How to complete this task:
Write the listing out again word for word, excluding any pictures.

Given data: Begin

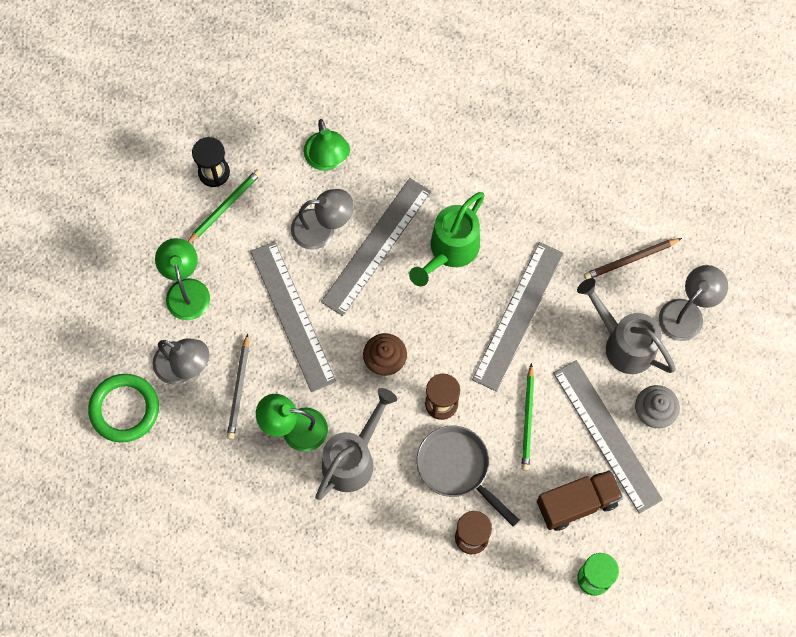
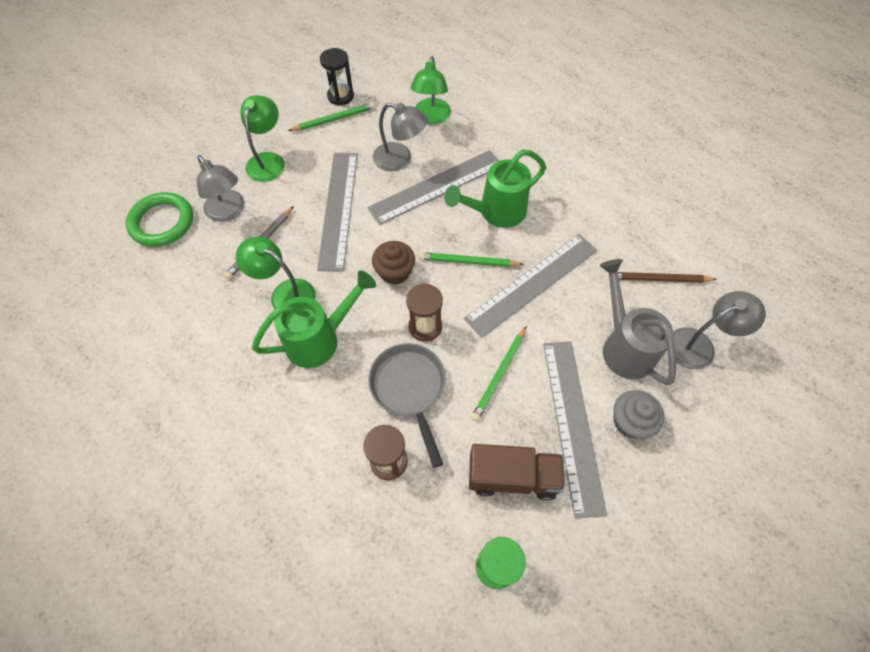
camera: 25 degrees right, 10 degrees down
(353, 459) = (319, 339): grey watering can -> green watering can
(448, 319) = (468, 262): none -> green pencil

Given data: End

Answer space:
camera: 25 degrees right, 10 degrees down
(353, 459) = (319, 339): grey watering can -> green watering can
(448, 319) = (468, 262): none -> green pencil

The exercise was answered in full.